Brief:
Please filter the data below down to the lines holding the string "lime".

Supplied material:

______

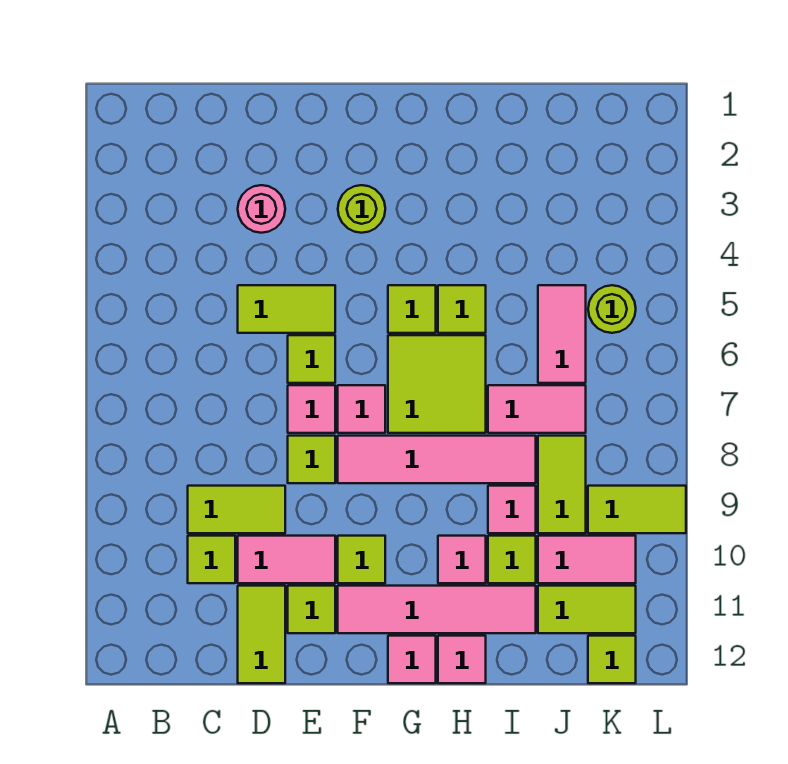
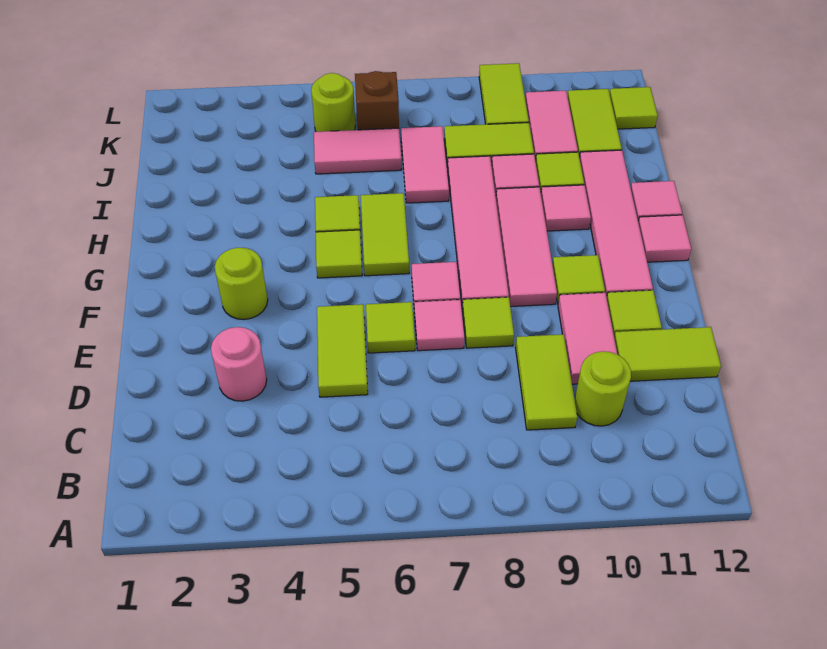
lime tile C10 level 1 -> lime round brick C10 level 1
none -> pink tile F9:H9 level 1
lime tile G6:H7 level 1 -> lime tile G6:H6 level 1
none -> brown brick K6 level 1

______

Answer to the problem:
lime tile C10 level 1 -> lime round brick C10 level 1
lime tile G6:H7 level 1 -> lime tile G6:H6 level 1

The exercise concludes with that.